In the listing below, start your output at the line with "camera: 130 degrees left, 10 degrees up" and end it after the line with "none -> purple carrot [391,166,410,224]", copying every line exactly.

--- START ---

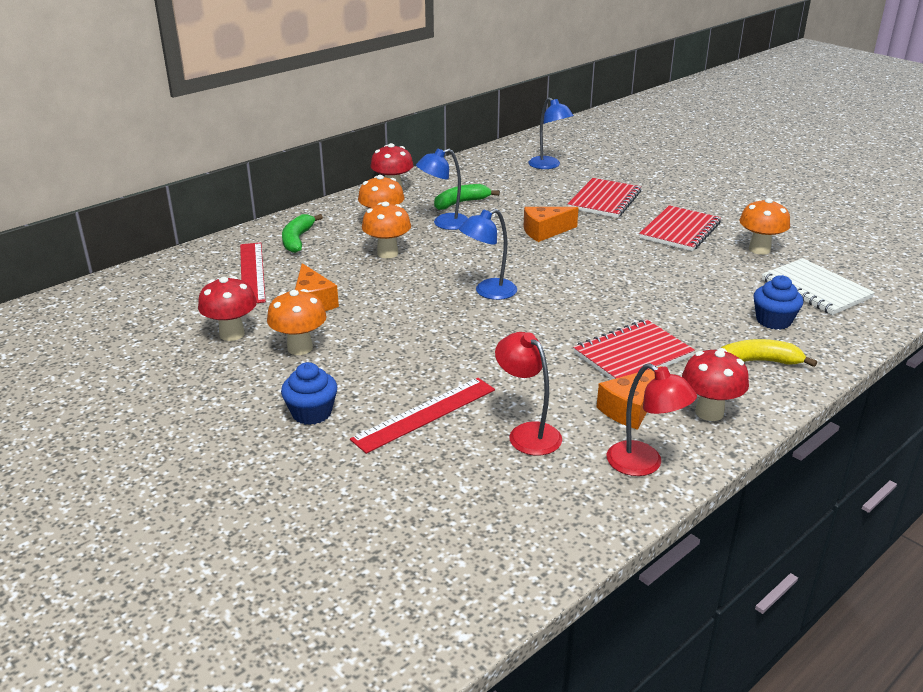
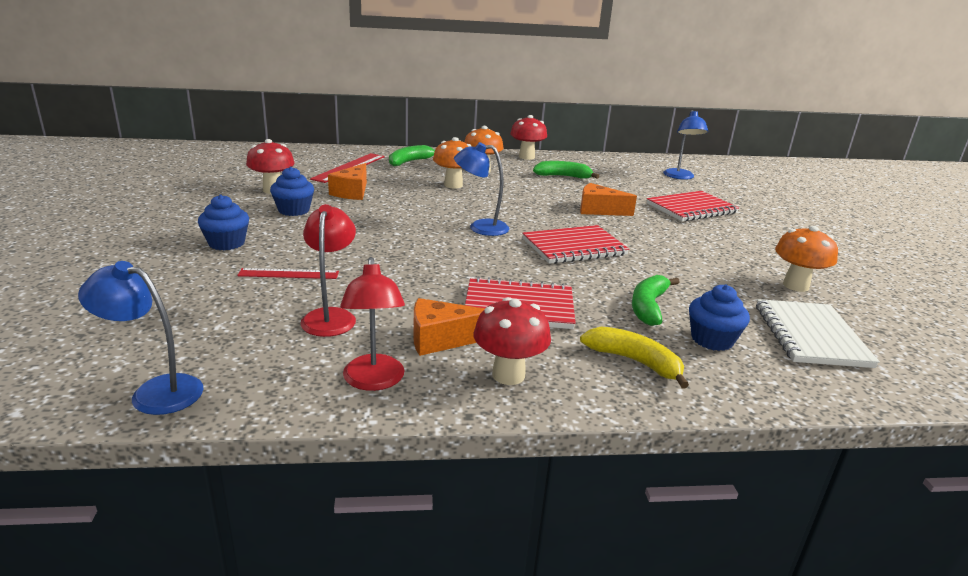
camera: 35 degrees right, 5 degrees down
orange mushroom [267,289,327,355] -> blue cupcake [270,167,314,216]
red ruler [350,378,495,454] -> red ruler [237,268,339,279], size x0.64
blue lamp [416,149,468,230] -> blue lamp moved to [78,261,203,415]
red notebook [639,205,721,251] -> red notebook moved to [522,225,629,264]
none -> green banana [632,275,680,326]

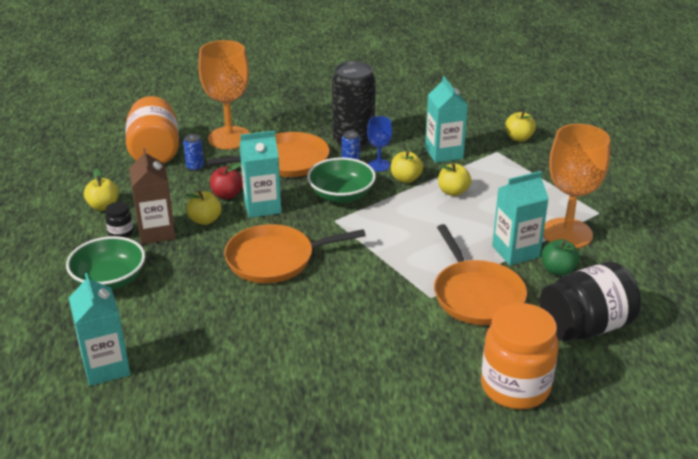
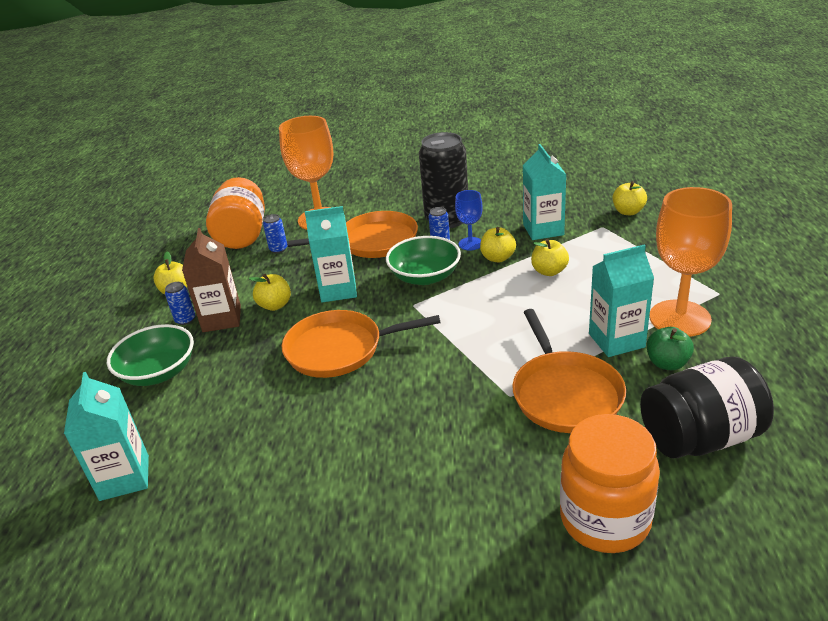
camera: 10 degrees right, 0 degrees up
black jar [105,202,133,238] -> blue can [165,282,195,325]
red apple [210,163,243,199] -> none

--- END ---
--- START ---

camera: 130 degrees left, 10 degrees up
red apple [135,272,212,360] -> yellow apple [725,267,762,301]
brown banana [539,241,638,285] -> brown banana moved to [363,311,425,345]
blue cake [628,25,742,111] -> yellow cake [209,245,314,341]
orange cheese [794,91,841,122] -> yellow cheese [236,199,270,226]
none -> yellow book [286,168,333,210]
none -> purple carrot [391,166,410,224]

--- END ---

EXPECTED ANSWER
camera: 130 degrees left, 10 degrees up
red apple [135,272,212,360] -> yellow apple [725,267,762,301]
brown banana [539,241,638,285] -> brown banana moved to [363,311,425,345]
blue cake [628,25,742,111] -> yellow cake [209,245,314,341]
orange cheese [794,91,841,122] -> yellow cheese [236,199,270,226]
none -> yellow book [286,168,333,210]
none -> purple carrot [391,166,410,224]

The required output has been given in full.